In the data below, find the lines containing "FILT" and say how many there are, nothing more.

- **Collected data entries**
=-=-=

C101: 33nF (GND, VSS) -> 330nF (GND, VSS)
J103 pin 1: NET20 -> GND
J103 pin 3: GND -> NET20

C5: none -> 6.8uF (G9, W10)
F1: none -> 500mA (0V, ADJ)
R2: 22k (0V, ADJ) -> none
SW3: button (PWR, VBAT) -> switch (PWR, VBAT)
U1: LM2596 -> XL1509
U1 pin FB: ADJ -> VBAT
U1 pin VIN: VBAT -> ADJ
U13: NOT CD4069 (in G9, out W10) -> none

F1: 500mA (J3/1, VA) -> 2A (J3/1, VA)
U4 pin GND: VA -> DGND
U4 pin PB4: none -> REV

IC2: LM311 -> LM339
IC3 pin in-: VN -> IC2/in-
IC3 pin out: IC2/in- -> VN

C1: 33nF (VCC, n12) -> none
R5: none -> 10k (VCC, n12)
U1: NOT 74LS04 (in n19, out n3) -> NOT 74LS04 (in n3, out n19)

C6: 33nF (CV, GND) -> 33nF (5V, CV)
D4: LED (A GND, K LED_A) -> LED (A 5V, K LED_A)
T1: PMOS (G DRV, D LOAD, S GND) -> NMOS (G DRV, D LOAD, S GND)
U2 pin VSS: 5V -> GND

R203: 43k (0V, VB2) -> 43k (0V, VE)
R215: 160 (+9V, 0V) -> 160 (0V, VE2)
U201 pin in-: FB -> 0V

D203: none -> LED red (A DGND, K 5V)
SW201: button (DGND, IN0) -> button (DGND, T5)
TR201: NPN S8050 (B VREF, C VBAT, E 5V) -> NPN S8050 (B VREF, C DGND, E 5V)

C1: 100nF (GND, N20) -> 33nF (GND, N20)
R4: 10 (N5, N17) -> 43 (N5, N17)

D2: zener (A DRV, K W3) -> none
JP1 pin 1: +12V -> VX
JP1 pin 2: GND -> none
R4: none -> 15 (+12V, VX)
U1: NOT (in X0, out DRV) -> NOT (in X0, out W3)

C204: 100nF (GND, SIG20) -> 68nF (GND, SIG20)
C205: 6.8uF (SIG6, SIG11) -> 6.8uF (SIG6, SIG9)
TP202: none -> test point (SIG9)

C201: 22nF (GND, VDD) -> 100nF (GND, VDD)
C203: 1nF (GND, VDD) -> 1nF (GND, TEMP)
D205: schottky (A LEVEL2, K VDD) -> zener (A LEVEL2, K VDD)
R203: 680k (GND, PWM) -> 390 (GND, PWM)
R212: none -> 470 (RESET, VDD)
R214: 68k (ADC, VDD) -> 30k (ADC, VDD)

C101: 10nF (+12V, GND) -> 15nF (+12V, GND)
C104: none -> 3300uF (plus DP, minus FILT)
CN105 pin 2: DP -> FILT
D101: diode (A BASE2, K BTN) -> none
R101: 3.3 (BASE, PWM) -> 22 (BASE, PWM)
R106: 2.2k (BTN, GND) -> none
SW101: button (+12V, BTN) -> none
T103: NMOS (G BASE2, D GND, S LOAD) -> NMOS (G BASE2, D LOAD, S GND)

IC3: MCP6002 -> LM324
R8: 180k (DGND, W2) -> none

=-=-=

- **Solution to the problem**
2